• **TASK ITEM**: Word for word, reproduce all entries below, leaving every picture out.

• **RECORD SET**:
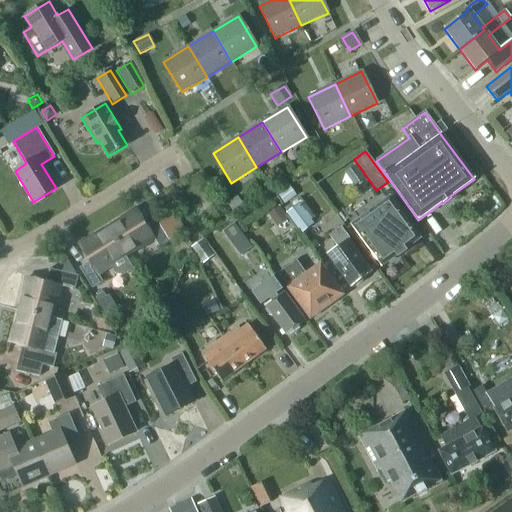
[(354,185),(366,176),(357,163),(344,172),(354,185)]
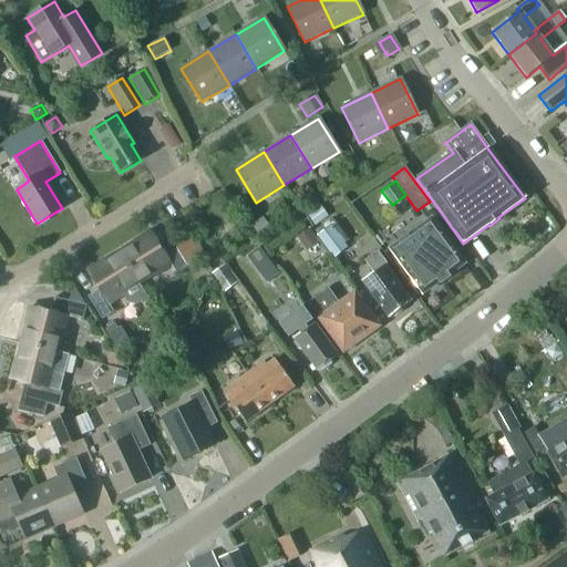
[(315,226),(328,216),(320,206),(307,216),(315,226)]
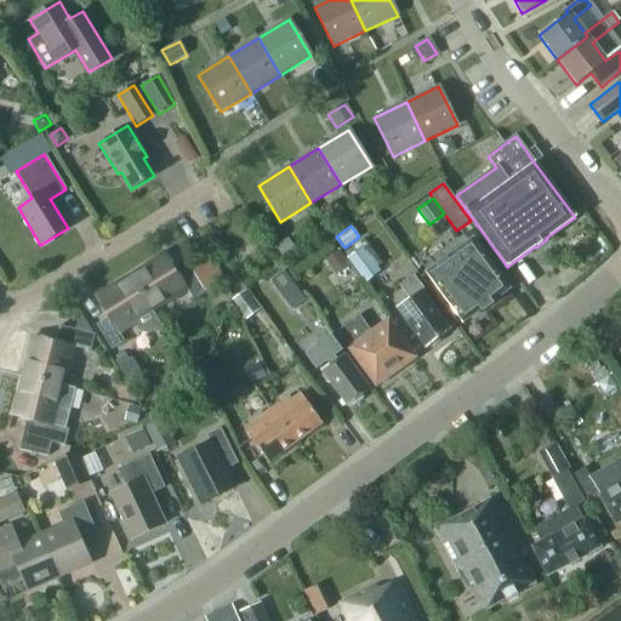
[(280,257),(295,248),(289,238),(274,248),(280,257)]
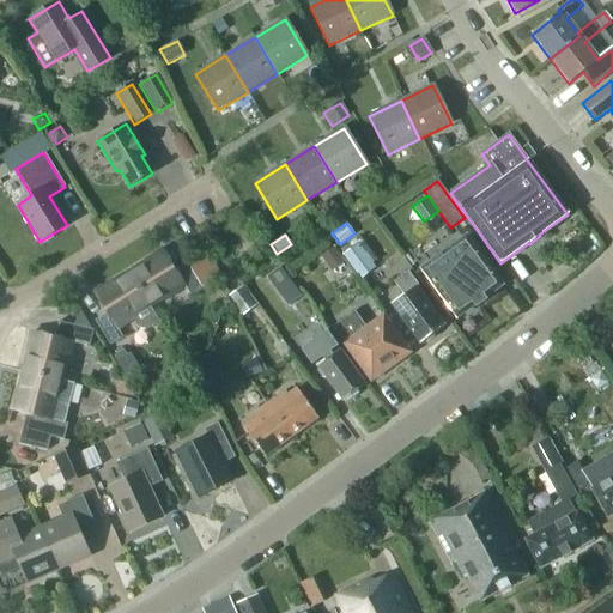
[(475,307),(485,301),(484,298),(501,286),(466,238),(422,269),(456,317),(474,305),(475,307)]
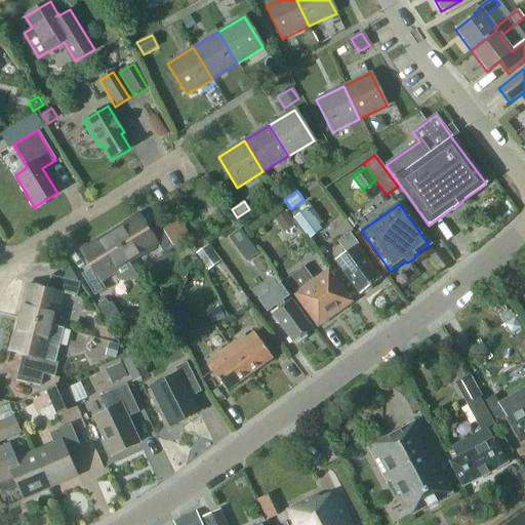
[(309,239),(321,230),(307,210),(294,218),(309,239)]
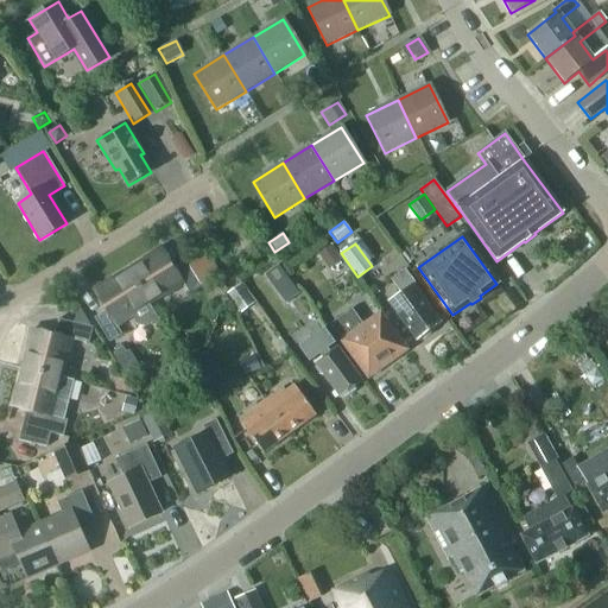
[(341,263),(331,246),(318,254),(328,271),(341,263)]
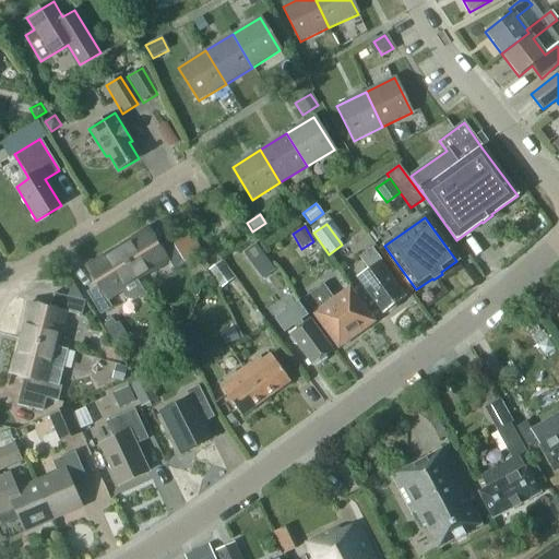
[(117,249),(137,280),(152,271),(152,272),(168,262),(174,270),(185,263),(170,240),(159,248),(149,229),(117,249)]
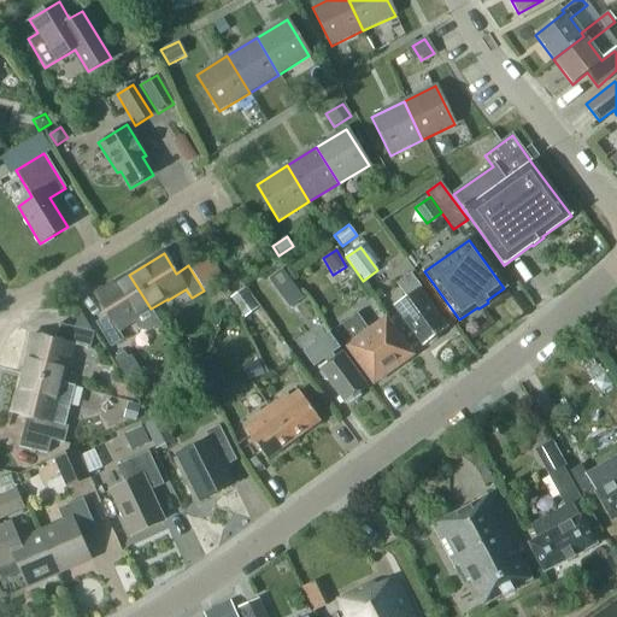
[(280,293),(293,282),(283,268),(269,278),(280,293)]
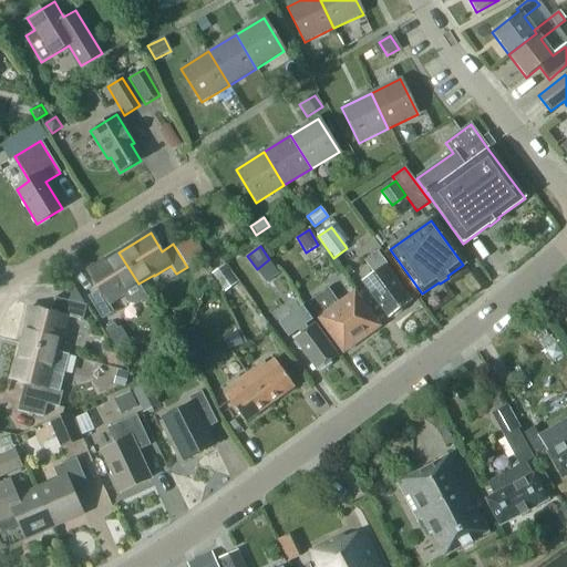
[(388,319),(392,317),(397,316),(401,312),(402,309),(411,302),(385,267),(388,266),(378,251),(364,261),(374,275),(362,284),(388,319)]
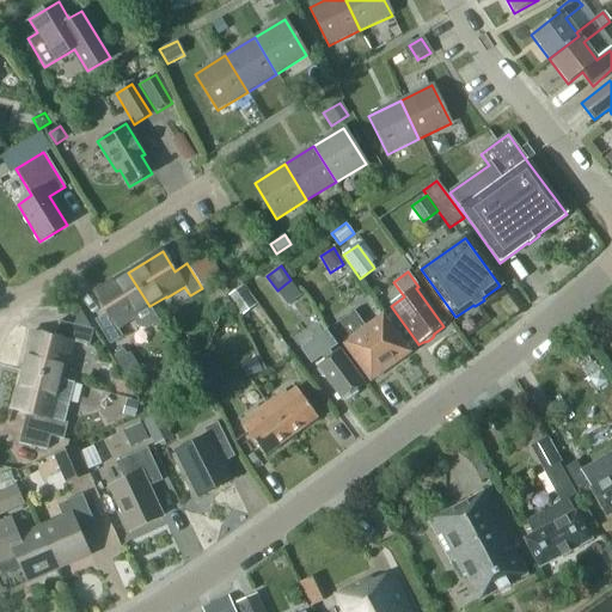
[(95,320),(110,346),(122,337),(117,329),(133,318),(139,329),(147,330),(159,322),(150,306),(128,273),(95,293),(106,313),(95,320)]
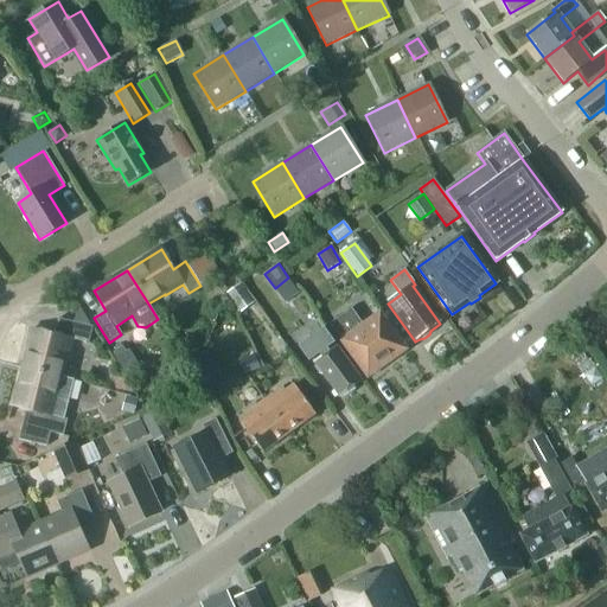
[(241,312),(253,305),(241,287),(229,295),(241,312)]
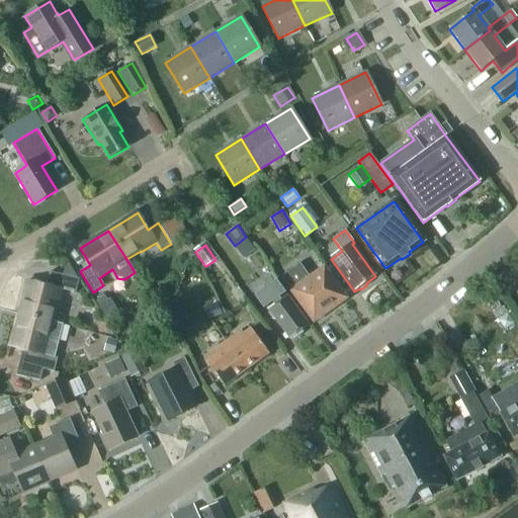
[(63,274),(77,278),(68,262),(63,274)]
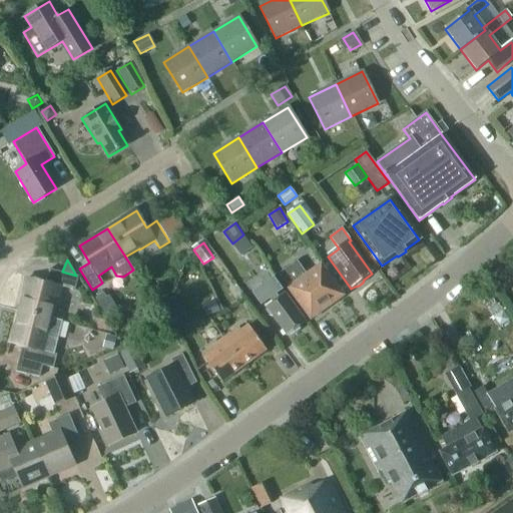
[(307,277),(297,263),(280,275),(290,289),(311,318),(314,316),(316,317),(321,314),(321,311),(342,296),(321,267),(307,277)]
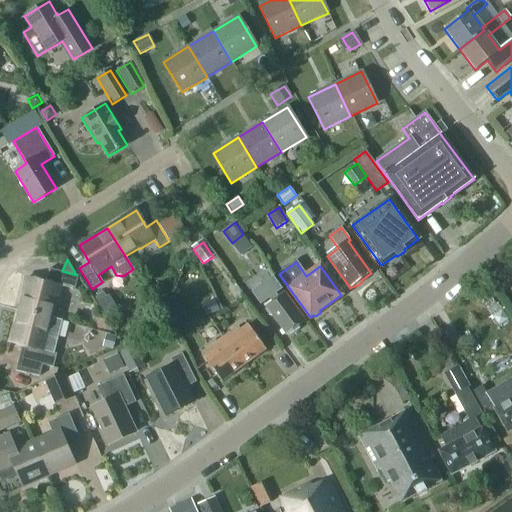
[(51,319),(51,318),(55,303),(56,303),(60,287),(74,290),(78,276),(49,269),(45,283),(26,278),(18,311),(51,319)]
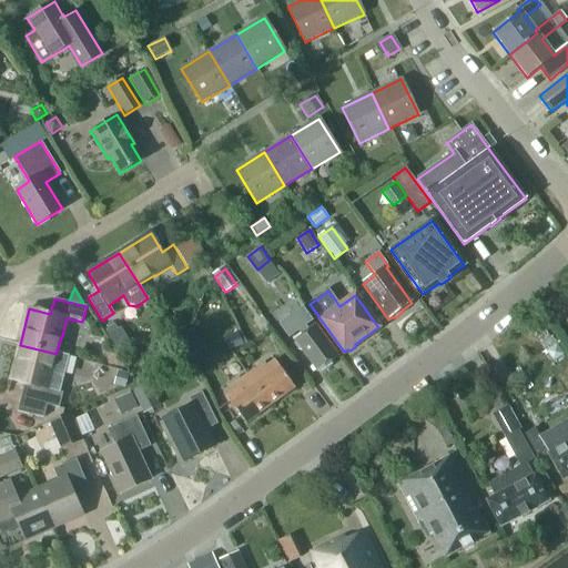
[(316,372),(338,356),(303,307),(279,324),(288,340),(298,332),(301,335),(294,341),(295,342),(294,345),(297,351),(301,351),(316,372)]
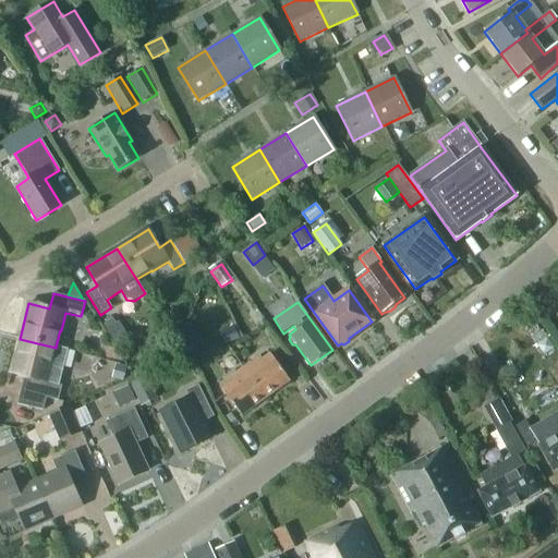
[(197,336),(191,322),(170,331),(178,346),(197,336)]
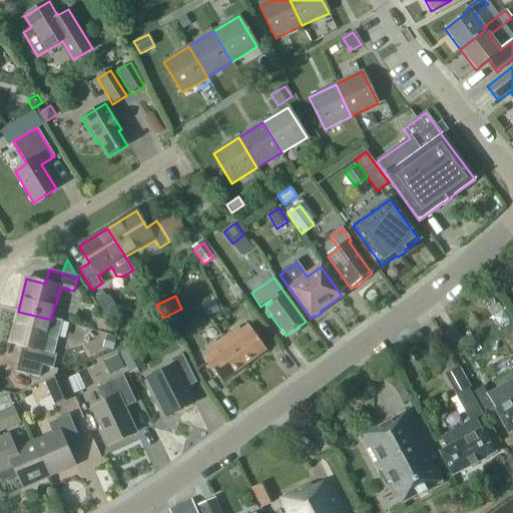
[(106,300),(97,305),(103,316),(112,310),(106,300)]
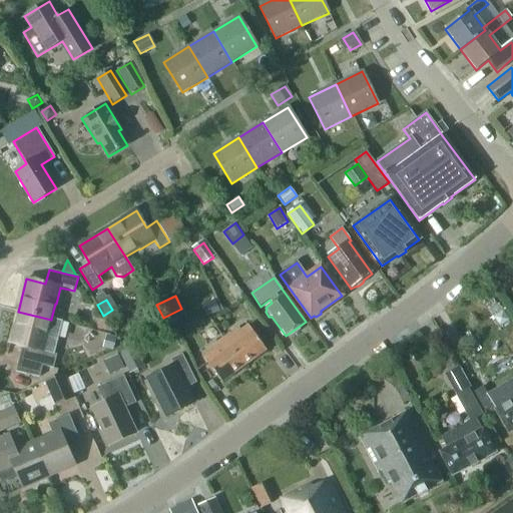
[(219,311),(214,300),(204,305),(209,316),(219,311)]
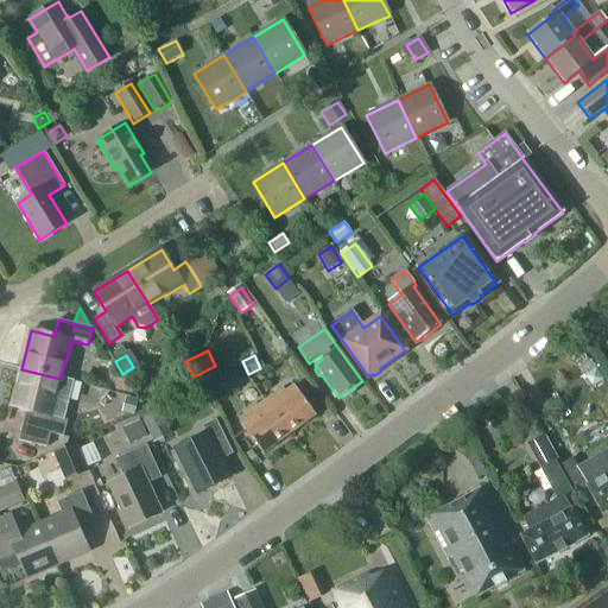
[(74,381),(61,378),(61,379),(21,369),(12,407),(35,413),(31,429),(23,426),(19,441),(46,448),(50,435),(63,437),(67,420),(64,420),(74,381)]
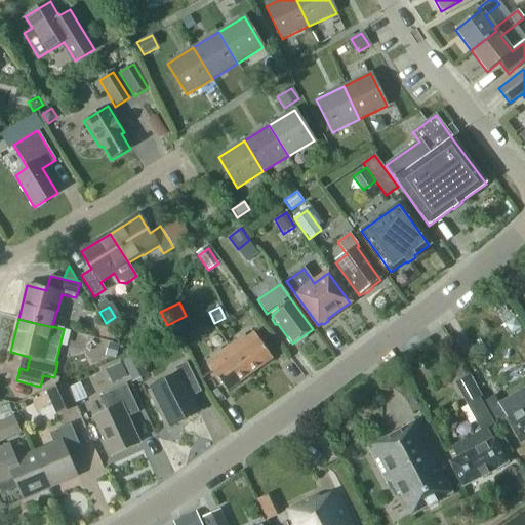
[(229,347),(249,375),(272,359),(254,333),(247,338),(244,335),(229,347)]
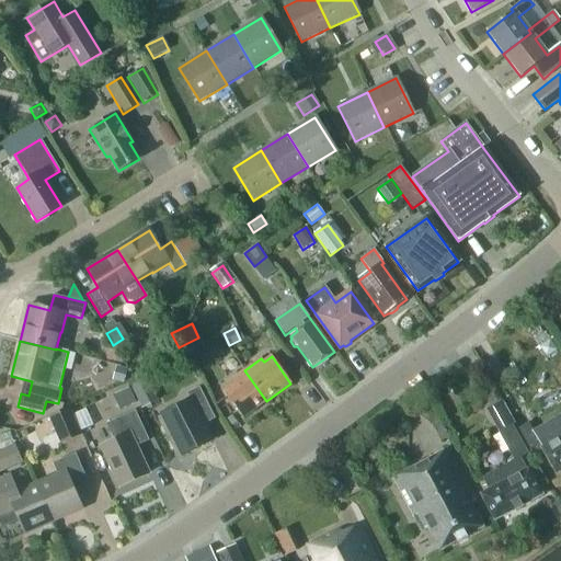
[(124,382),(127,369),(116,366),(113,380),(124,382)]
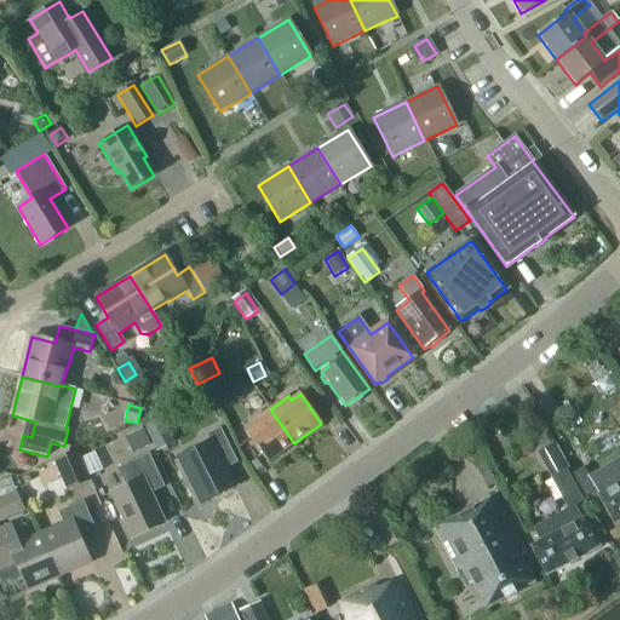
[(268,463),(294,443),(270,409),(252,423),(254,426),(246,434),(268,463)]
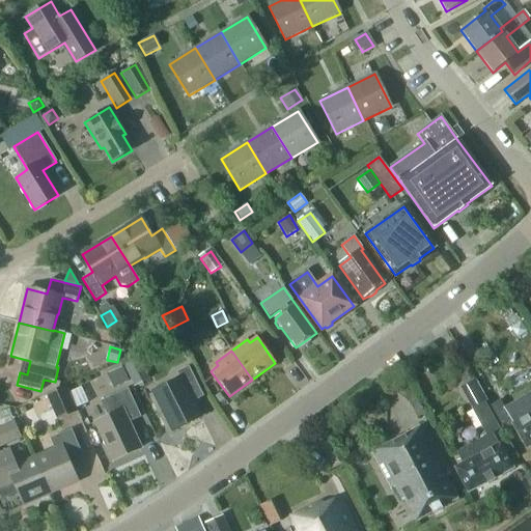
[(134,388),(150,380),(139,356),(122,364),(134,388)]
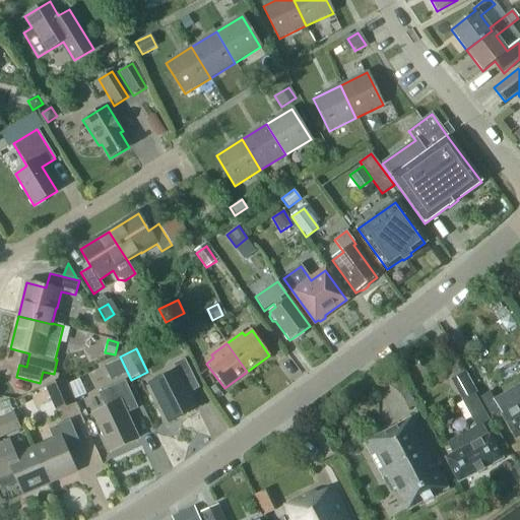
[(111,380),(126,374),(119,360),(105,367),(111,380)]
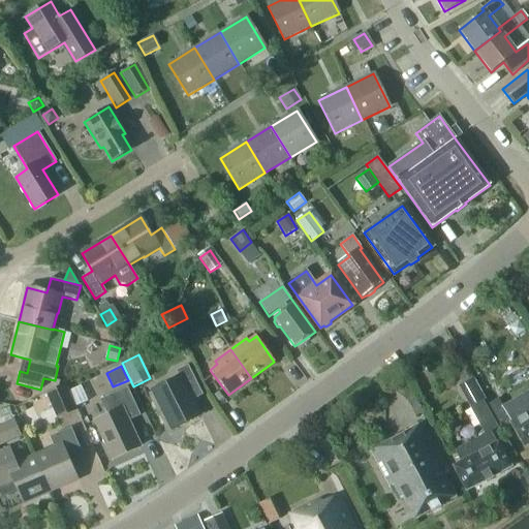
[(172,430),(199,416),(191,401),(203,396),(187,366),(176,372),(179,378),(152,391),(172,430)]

• **RESPONSE FOR THIS EXERCISE**:
[(354,185),(366,176),(357,163),(344,172),(354,185)]
[(315,226),(328,216),(320,206),(307,216),(315,226)]
[(280,257),(295,248),(289,238),(274,248),(280,257)]
[(475,307),(485,301),(484,298),(501,286),(466,238),(422,269),(456,317),(474,305),(475,307)]
[(309,239),(321,230),(307,210),(294,218),(309,239)]
[(341,263),(331,246),(318,254),(328,271),(341,263)]
[(117,249),(137,280),(152,271),(152,272),(168,262),(174,270),(185,263),(170,240),(159,248),(149,229),(117,249)]
[(280,293),(293,282),(283,268),(269,278),(280,293)]
[(388,319),(392,317),(397,316),(401,312),(402,309),(411,302),(385,267),(388,266),(378,251),(364,261),(374,275),(362,284),(388,319)]
[(95,320),(110,346),(122,337),(117,329),(133,318),(139,329),(147,330),(159,322),(150,306),(128,273),(95,293),(106,313),(95,320)]
[(241,312),(253,305),(241,287),(229,295),(241,312)]
[(63,274),(77,278),(68,262),(63,274)]
[(307,277),(297,263),(280,275),(290,289),(311,318),(314,316),(316,317),(321,314),(321,311),(342,296),(321,267),(307,277)]
[(51,319),(51,318),(55,303),(56,303),(60,287),(74,290),(78,276),(49,269),(45,283),(26,278),(18,311),(51,319)]
[(316,372),(338,356),(303,307),(279,324),(288,340),(298,332),(301,335),(294,341),(295,342),(294,345),(297,351),(301,351),(316,372)]
[(197,336),(191,322),(170,331),(178,346),(197,336)]
[(106,300),(97,305),(103,316),(112,310),(106,300)]
[(219,311),(214,300),(204,305),(209,316),(219,311)]
[(74,381),(61,378),(61,379),(21,369),(12,407),(35,413),(31,429),(23,426),(19,441),(46,448),(50,435),(63,437),(67,420),(64,420),(74,381)]
[(229,347),(249,375),(272,359),(254,333),(247,338),(244,335),(229,347)]
[(124,382),(127,369),(116,366),(113,380),(124,382)]
[(268,463),(294,443),(270,409),(252,423),(254,426),(246,434),(268,463)]
[(134,388),(150,380),(139,356),(122,364),(134,388)]
[(111,380),(126,374),(119,360),(105,367),(111,380)]
[(172,430),(199,416),(191,401),(203,396),(187,366),(176,372),(179,378),(152,391),(172,430)]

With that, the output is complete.